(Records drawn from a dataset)
********
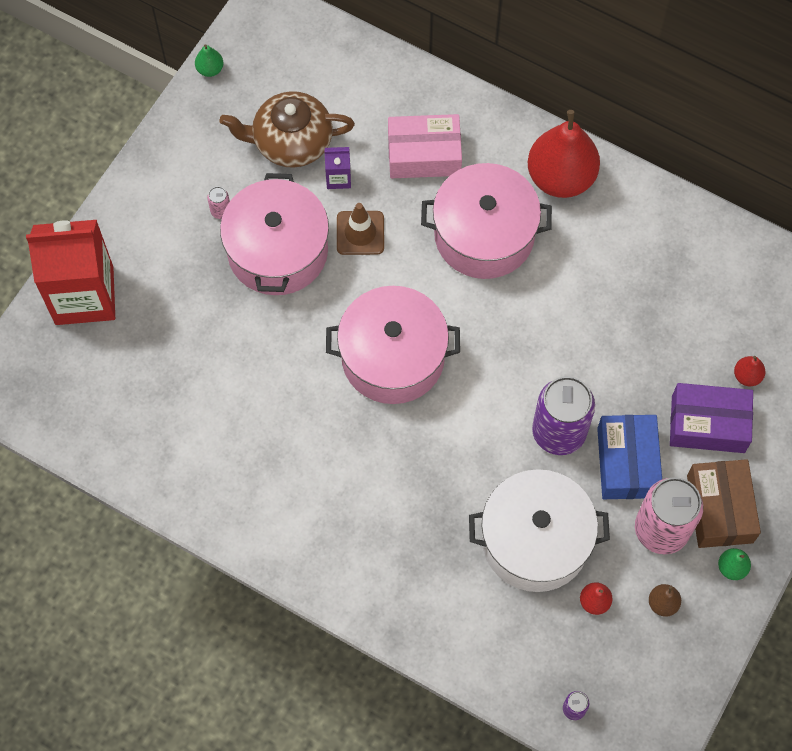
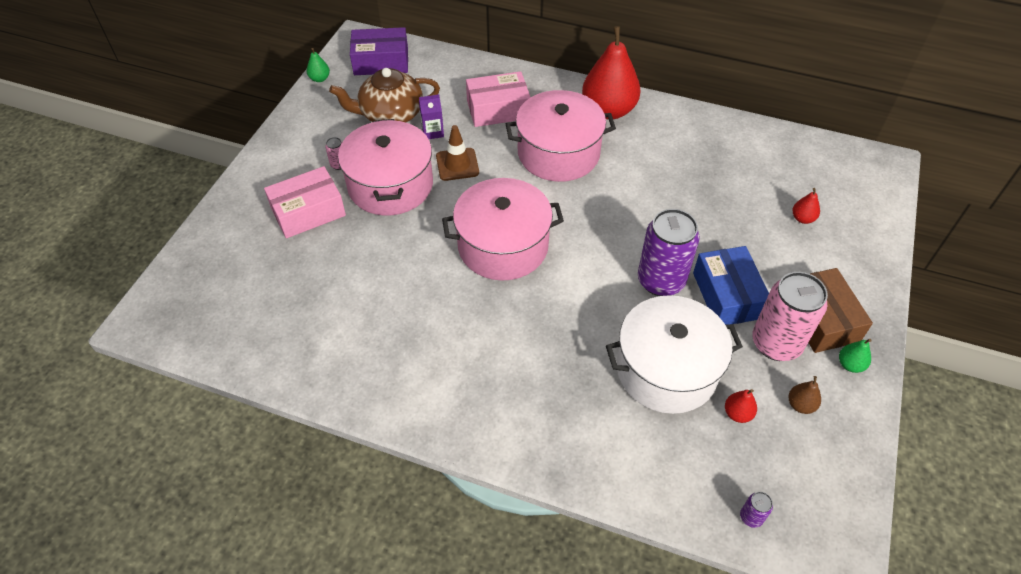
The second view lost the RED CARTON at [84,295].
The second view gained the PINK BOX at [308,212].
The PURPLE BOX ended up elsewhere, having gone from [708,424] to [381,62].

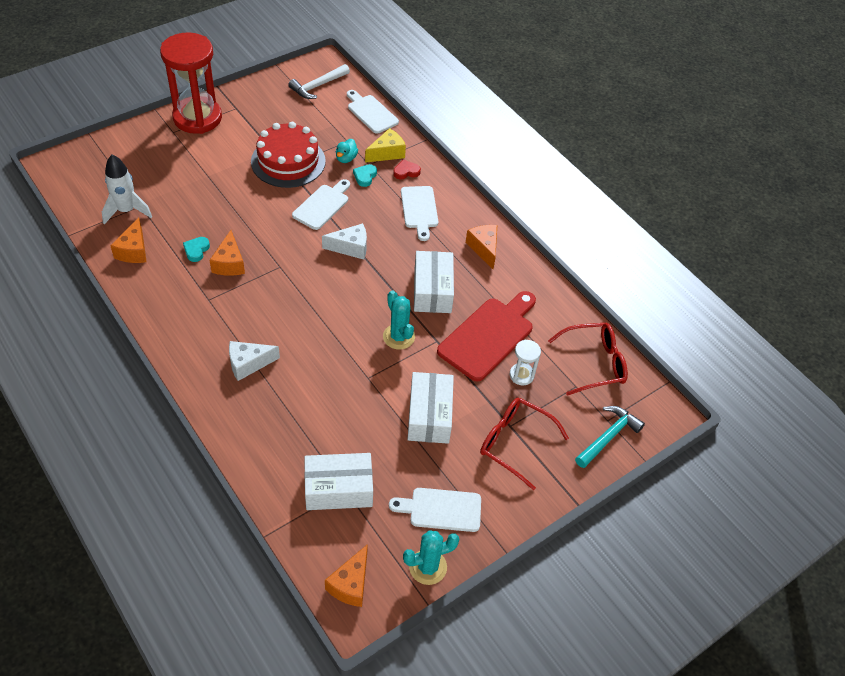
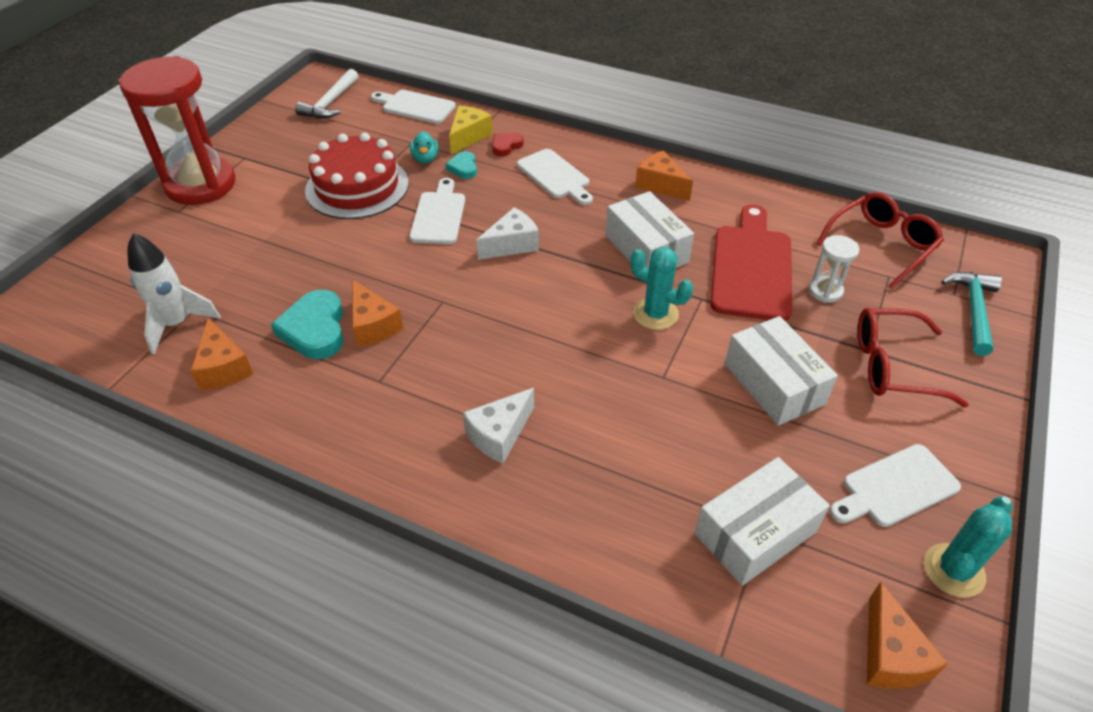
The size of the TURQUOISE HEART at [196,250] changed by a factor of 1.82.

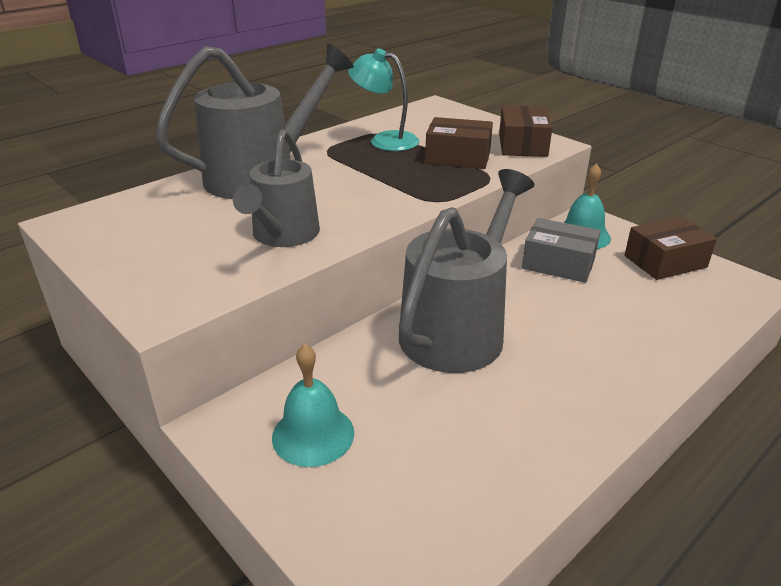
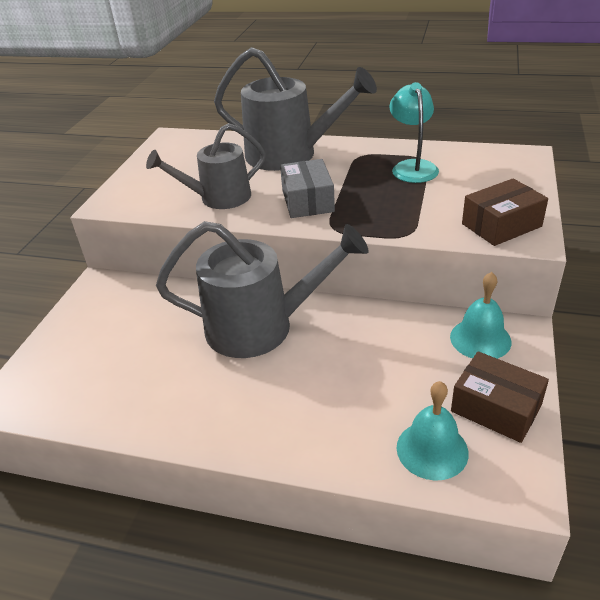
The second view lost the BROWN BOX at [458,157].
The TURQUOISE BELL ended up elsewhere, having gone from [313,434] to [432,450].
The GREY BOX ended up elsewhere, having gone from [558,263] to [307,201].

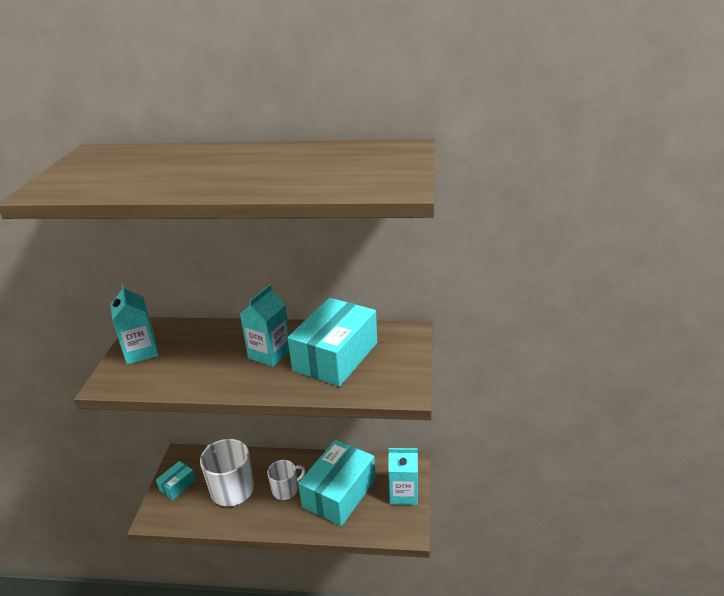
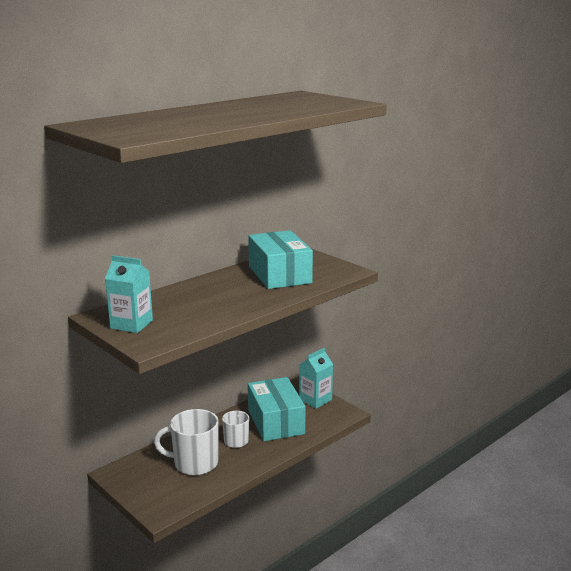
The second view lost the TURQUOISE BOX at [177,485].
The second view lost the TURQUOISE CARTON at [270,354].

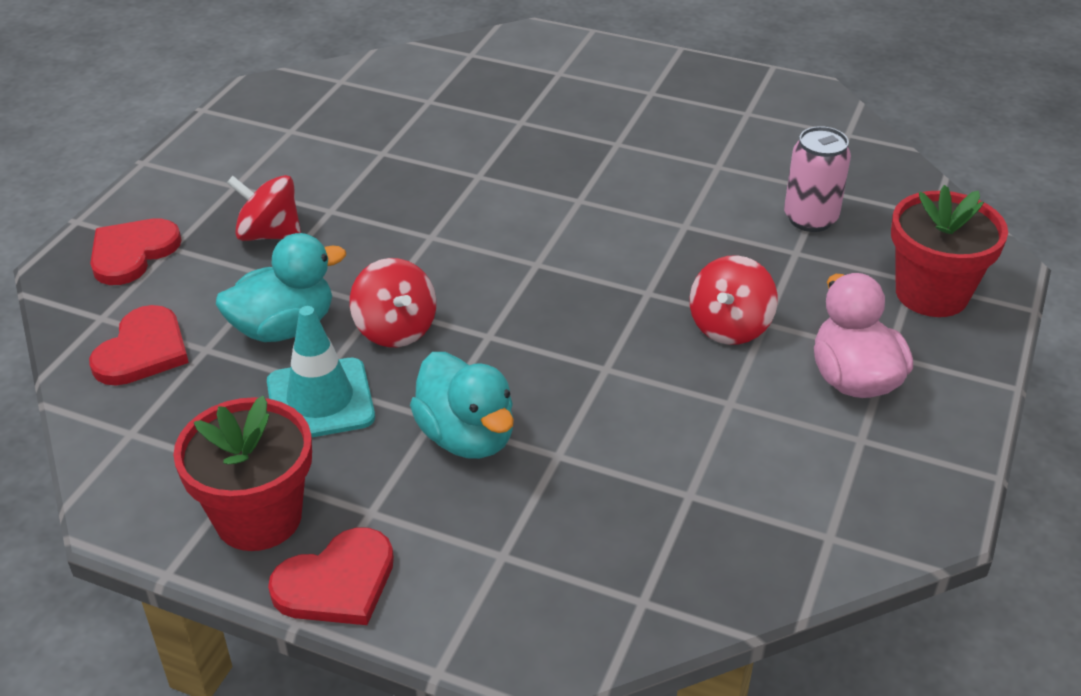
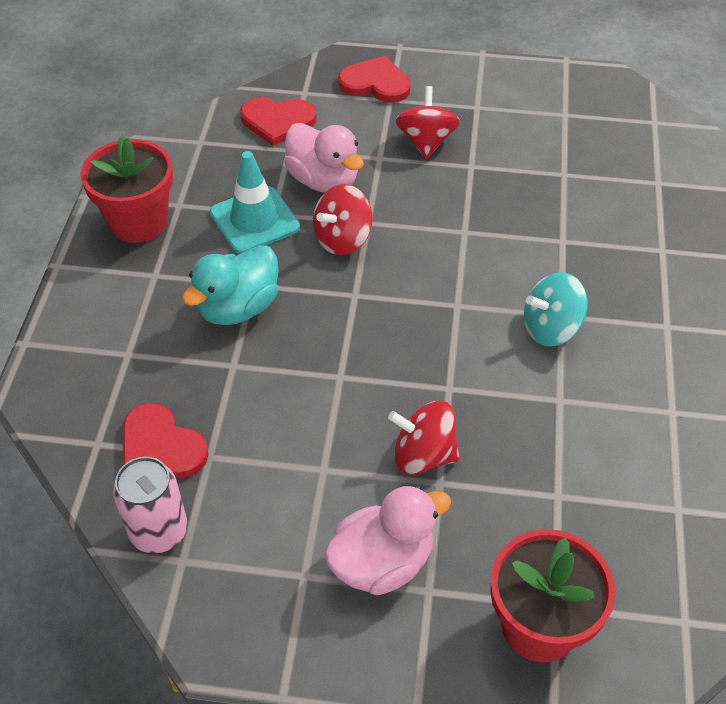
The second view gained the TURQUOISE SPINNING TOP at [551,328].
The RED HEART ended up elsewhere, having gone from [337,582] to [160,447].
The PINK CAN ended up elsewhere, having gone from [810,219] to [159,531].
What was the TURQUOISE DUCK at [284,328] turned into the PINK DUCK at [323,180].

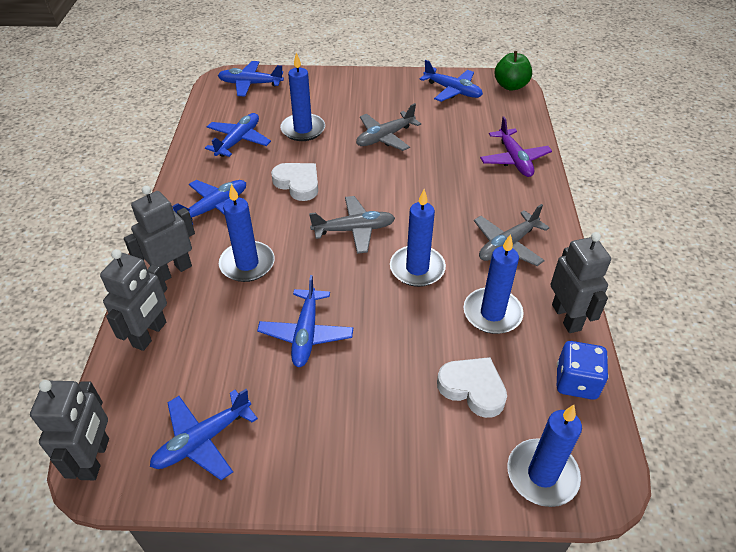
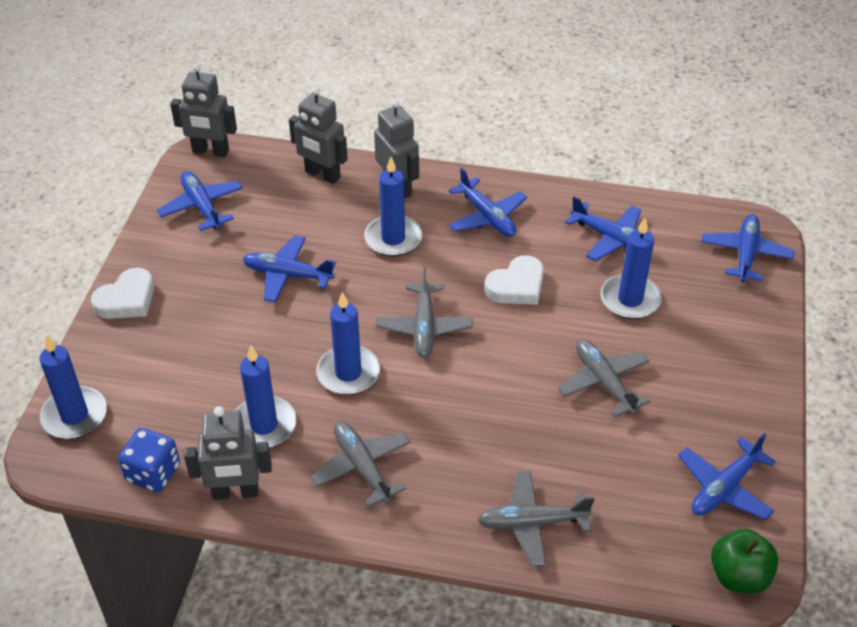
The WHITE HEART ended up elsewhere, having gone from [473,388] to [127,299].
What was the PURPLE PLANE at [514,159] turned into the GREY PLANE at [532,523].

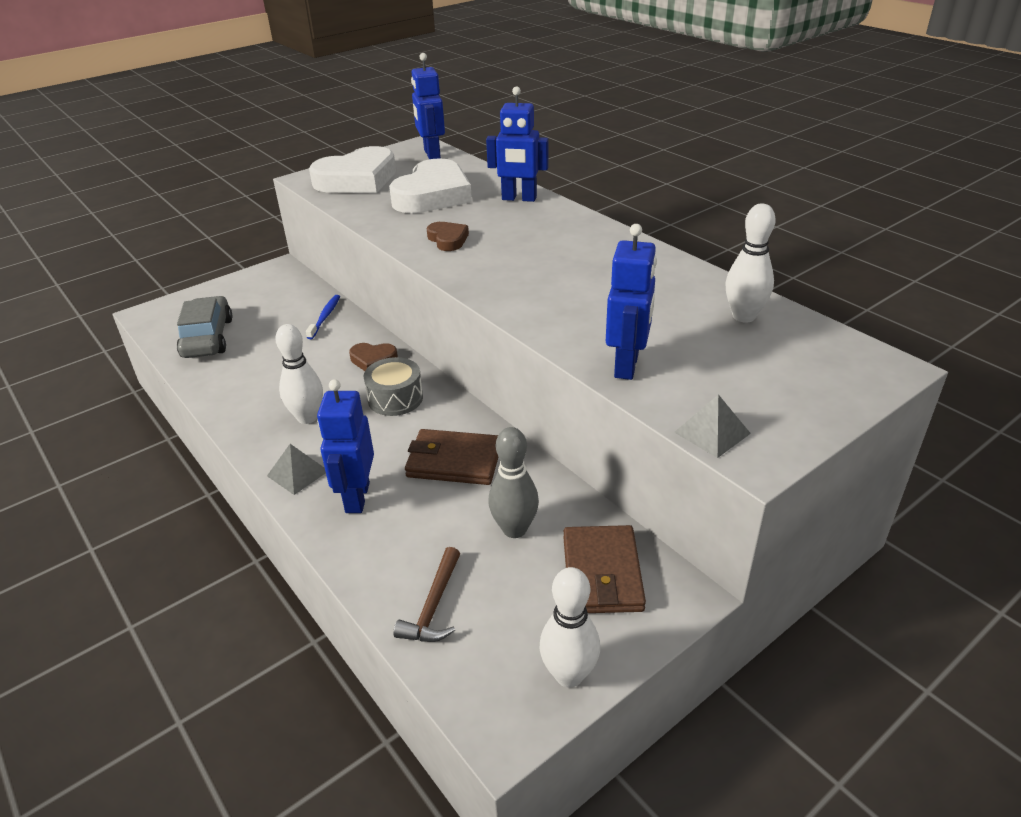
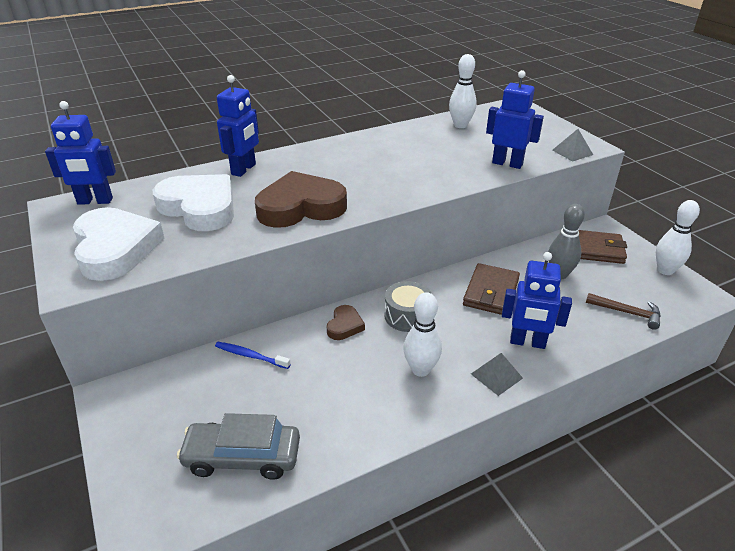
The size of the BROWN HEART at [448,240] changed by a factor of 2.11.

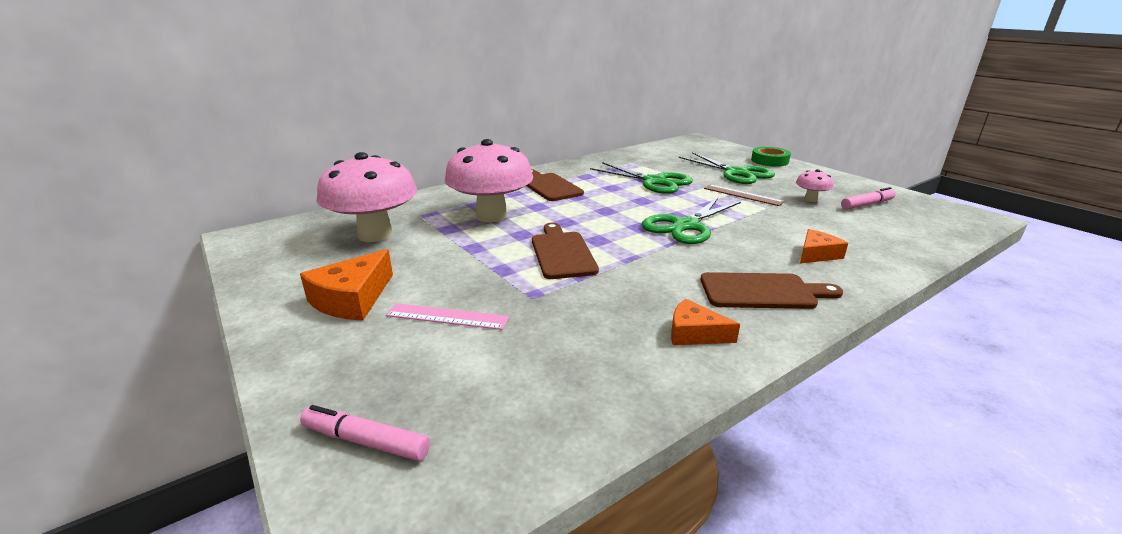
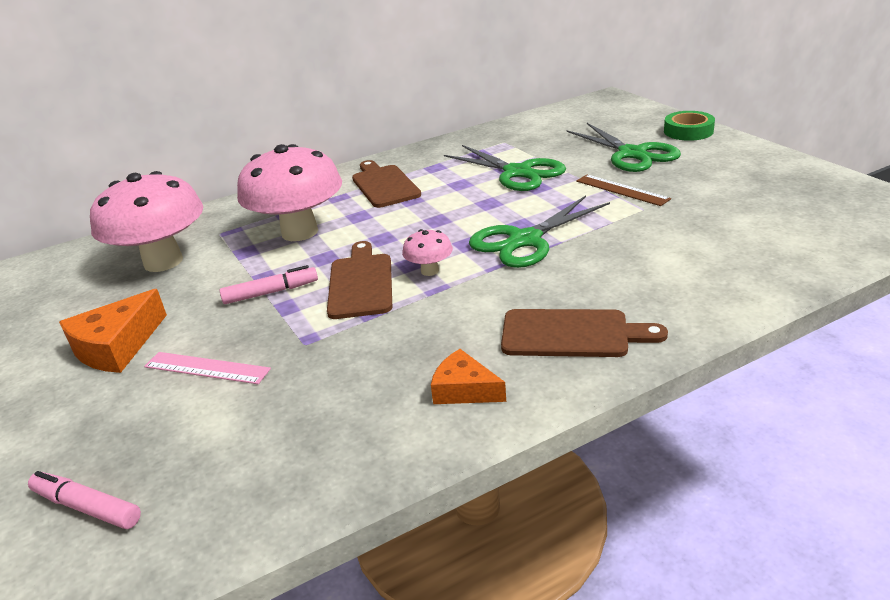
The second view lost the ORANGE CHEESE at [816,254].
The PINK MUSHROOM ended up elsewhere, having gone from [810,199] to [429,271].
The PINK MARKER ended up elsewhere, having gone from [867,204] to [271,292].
********
> ASSIGNMENT: Retype the data exactly; images stay out.

> REPLY TO THE EXERCISE:
The second view lost the RED CARTON at [84,295].
The second view gained the PINK BOX at [308,212].
The PURPLE BOX ended up elsewhere, having gone from [708,424] to [381,62].

The size of the TURQUOISE HEART at [196,250] changed by a factor of 1.82.

The second view lost the BROWN BOX at [458,157].
The TURQUOISE BELL ended up elsewhere, having gone from [313,434] to [432,450].
The GREY BOX ended up elsewhere, having gone from [558,263] to [307,201].

The second view lost the TURQUOISE BOX at [177,485].
The second view lost the TURQUOISE CARTON at [270,354].

The second view gained the TURQUOISE SPINNING TOP at [551,328].
The RED HEART ended up elsewhere, having gone from [337,582] to [160,447].
The PINK CAN ended up elsewhere, having gone from [810,219] to [159,531].
What was the TURQUOISE DUCK at [284,328] turned into the PINK DUCK at [323,180].

The WHITE HEART ended up elsewhere, having gone from [473,388] to [127,299].
What was the PURPLE PLANE at [514,159] turned into the GREY PLANE at [532,523].

The size of the BROWN HEART at [448,240] changed by a factor of 2.11.

The second view lost the ORANGE CHEESE at [816,254].
The PINK MUSHROOM ended up elsewhere, having gone from [810,199] to [429,271].
The PINK MARKER ended up elsewhere, having gone from [867,204] to [271,292].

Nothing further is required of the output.